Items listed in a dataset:
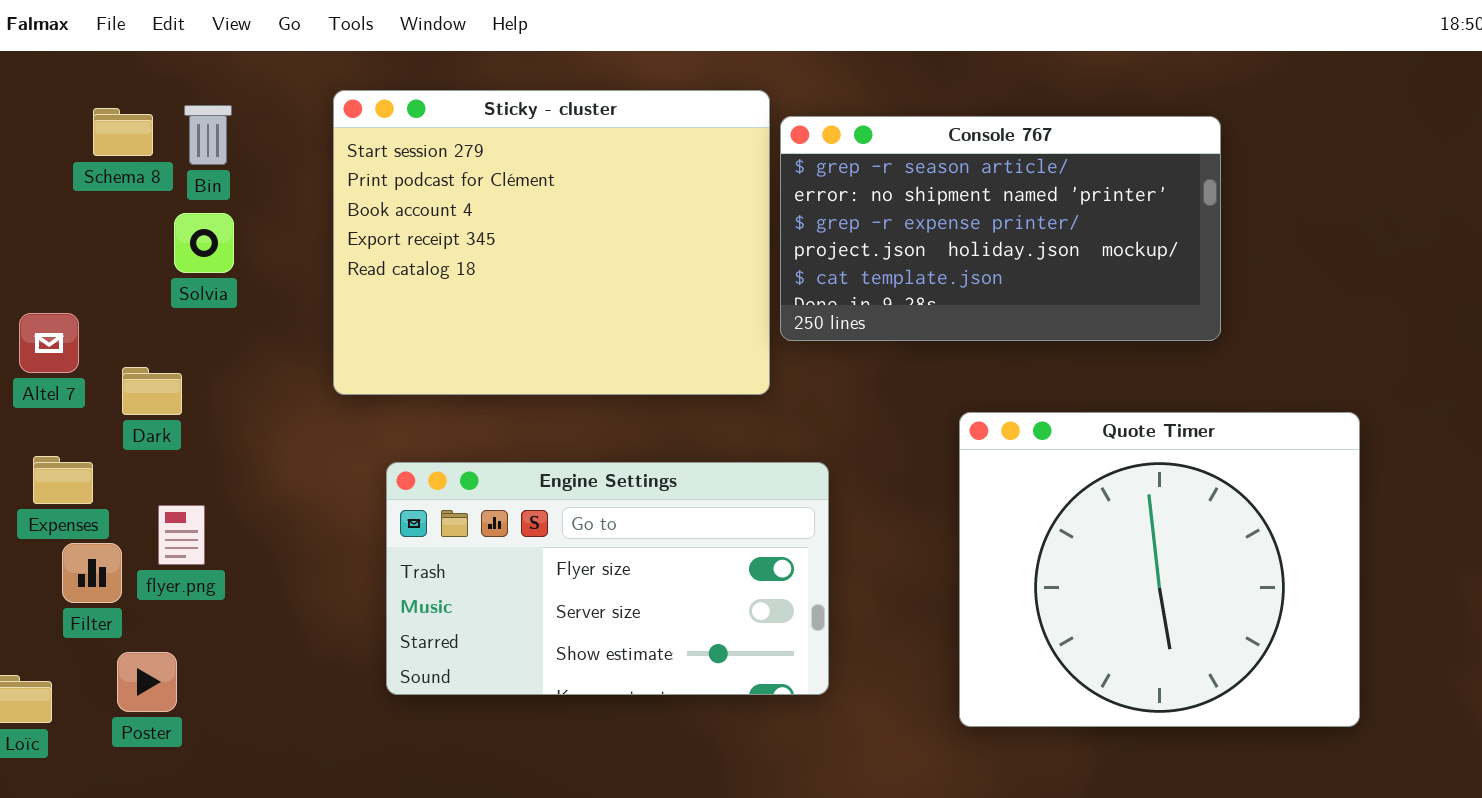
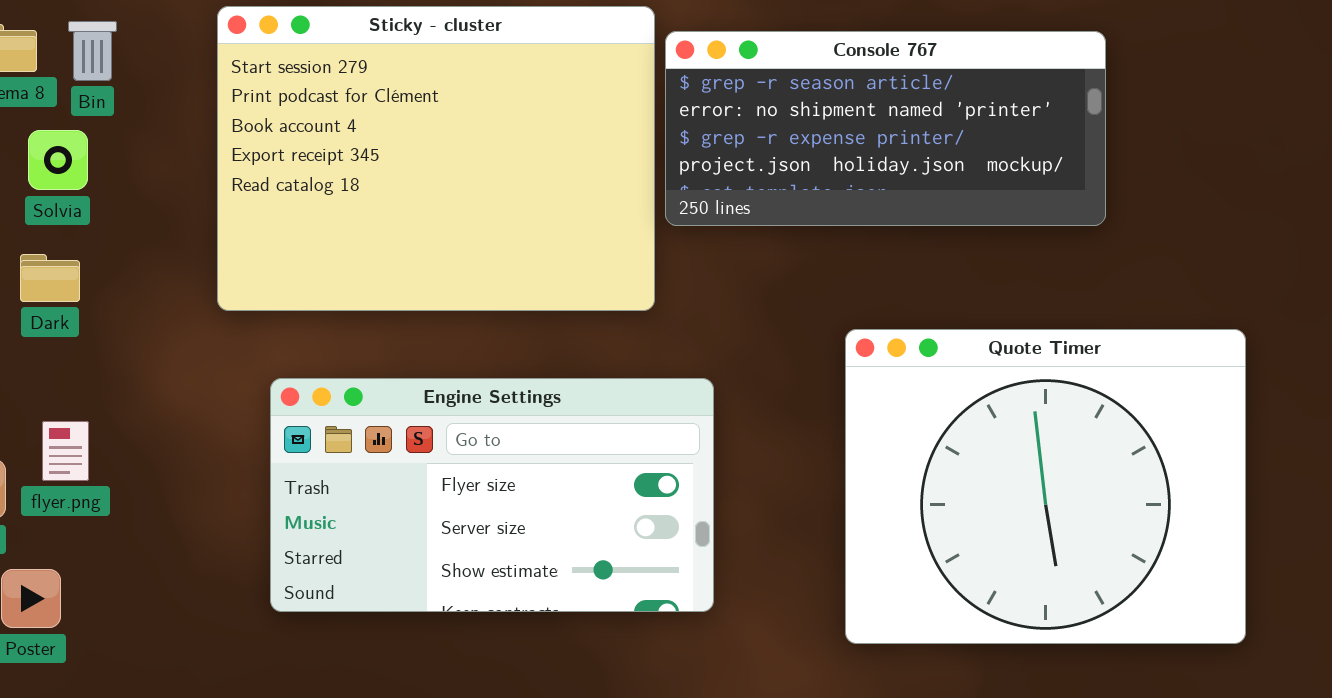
Console 767: [780,116,1221,341] -> [665,31,1106,226], resized
Solvia: [174,213,234,273] -> [28,130,88,190], moved
Dark: [122,367,182,415] -> [20,254,80,302], moved

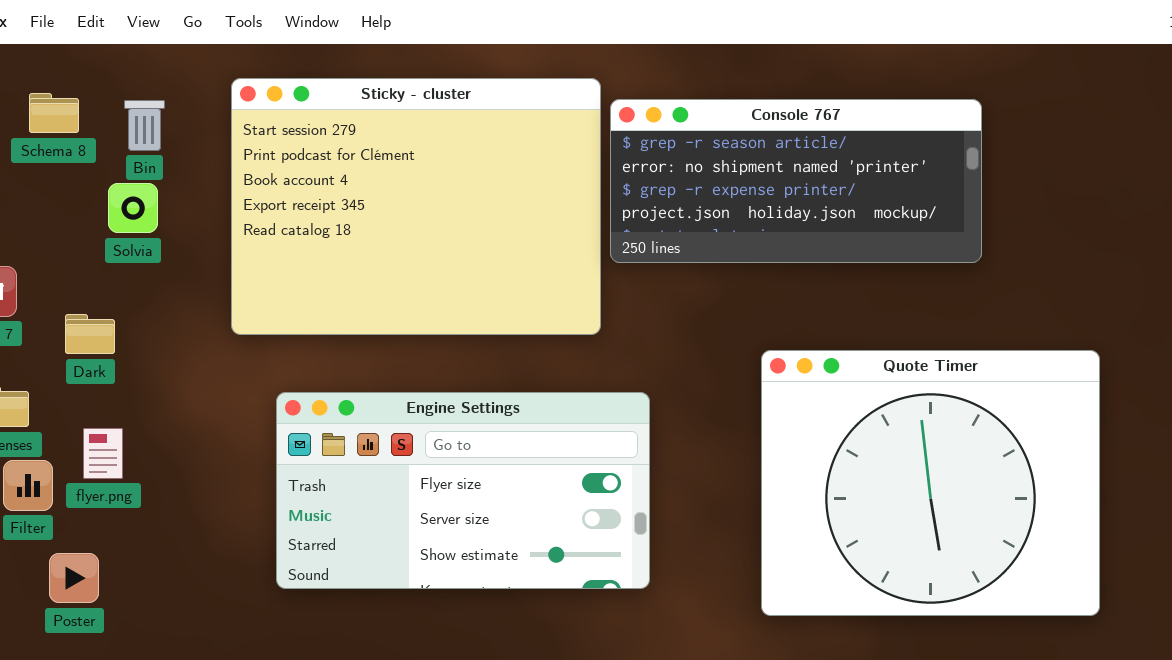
Bin: [68,21,117,81] -> [124,100,165,151], moved
Solvia: [28,130,88,190] -> [108,183,158,233], moved
Dark: [20,254,80,302] -> [65,314,115,354], moved

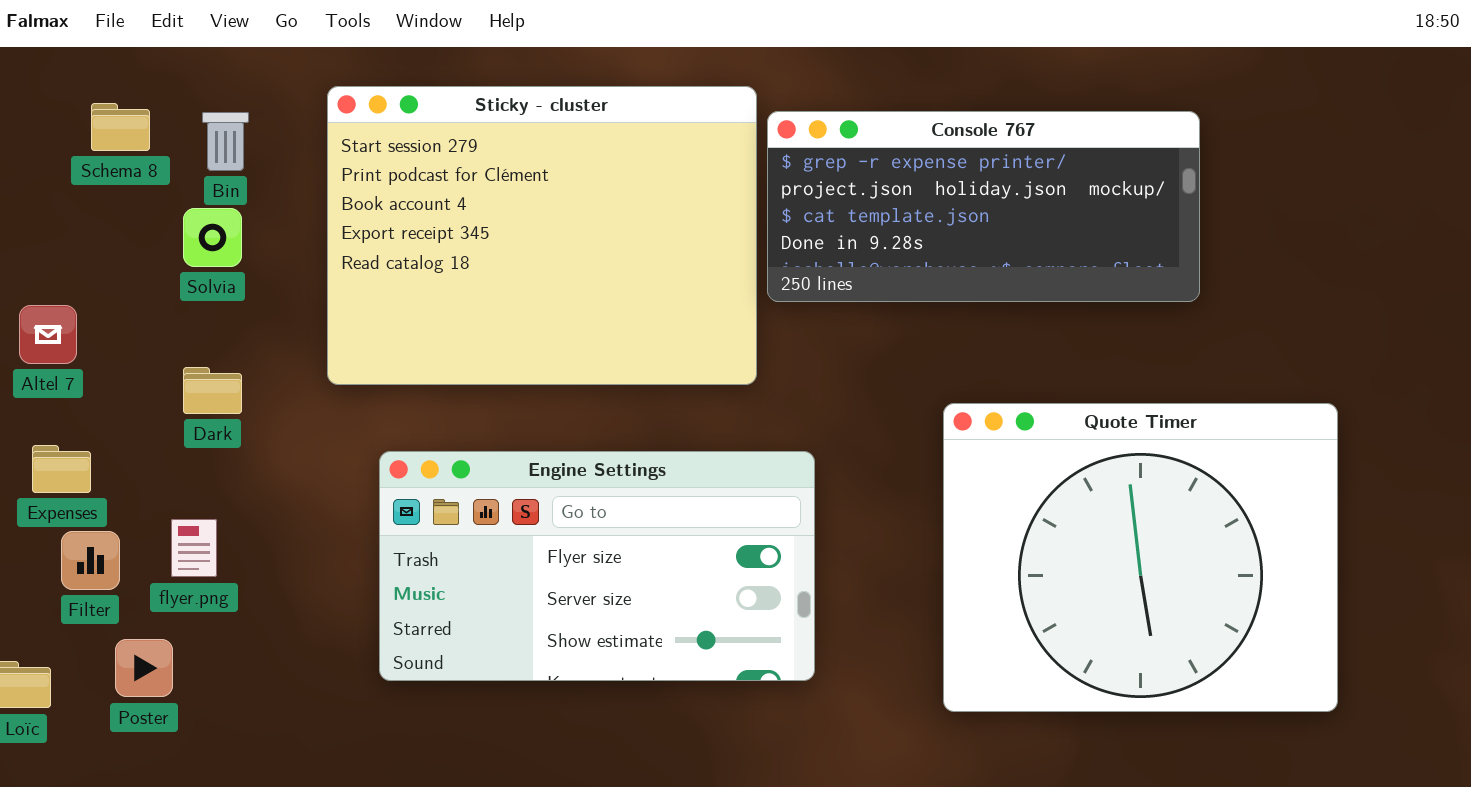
Console 767: [610,99,982,263] -> [767,111,1200,302], scrolled down 2 rows
Dark: [65,314,115,354] -> [183,367,242,414], moved
flyer.png: [83,428,123,479] -> [171,519,217,577], moved

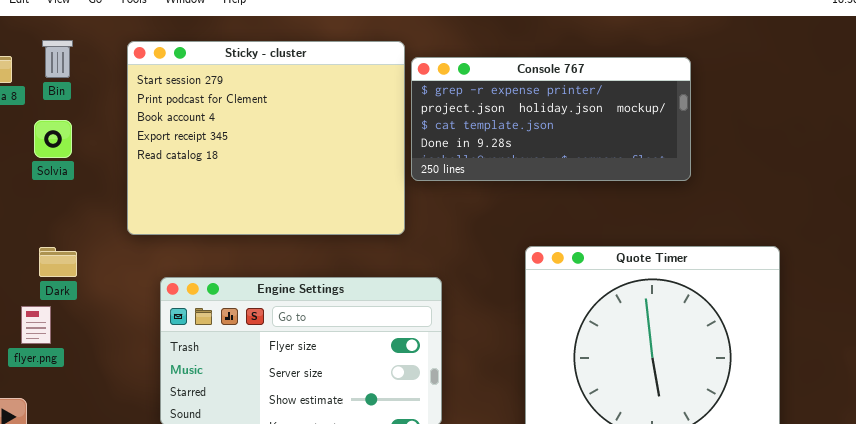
Bin: [202,112,249,171] -> [42,40,73,78], moved
Dark: [183,367,242,414] -> [39,247,77,277], moved
flyer.png: [171,519,217,577] -> [21,306,51,344], moved

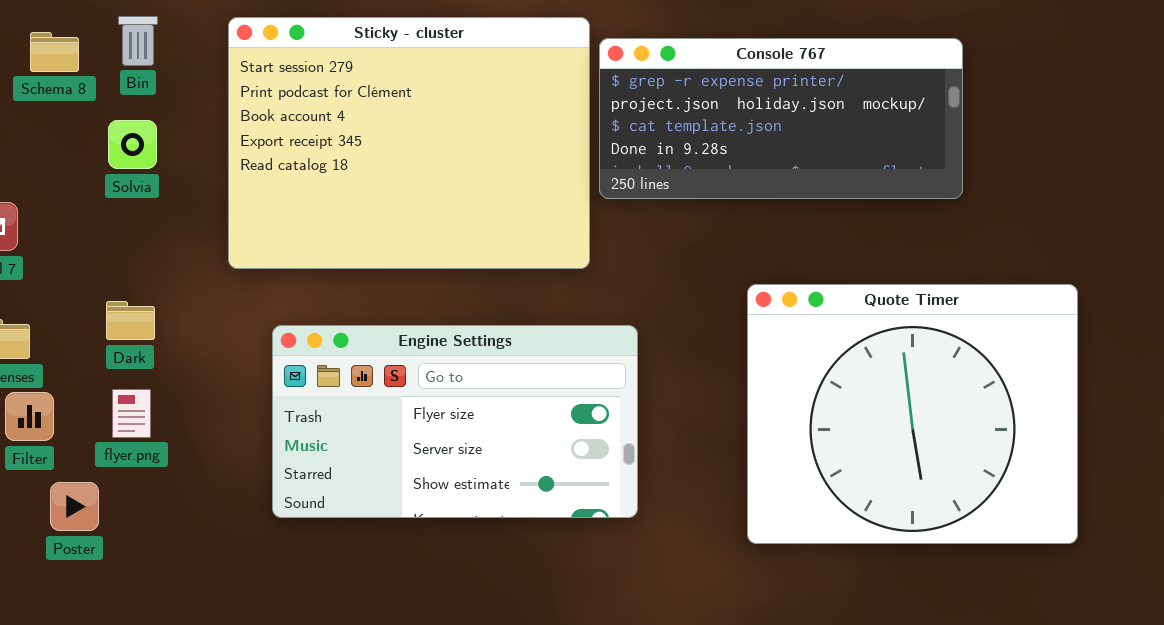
Dark: [39,247,77,277] -> [106,301,155,340], moved
flyer.png: [21,306,51,344] -> [112,389,151,438], moved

● **What to do**
Take the lines above starting at the one containing "Bin: [68,21,117,81] ->" and ending at the one containing "Dark: [39,247,77,277] ->", and print them again exactly, without pictures.

● **Problem solution**
Bin: [68,21,117,81] -> [124,100,165,151], moved
Solvia: [28,130,88,190] -> [108,183,158,233], moved
Dark: [20,254,80,302] -> [65,314,115,354], moved

Console 767: [610,99,982,263] -> [767,111,1200,302], scrolled down 2 rows
Dark: [65,314,115,354] -> [183,367,242,414], moved
flyer.png: [83,428,123,479] -> [171,519,217,577], moved

Bin: [202,112,249,171] -> [42,40,73,78], moved
Dark: [183,367,242,414] -> [39,247,77,277], moved
flyer.png: [171,519,217,577] -> [21,306,51,344], moved

Dark: [39,247,77,277] -> [106,301,155,340], moved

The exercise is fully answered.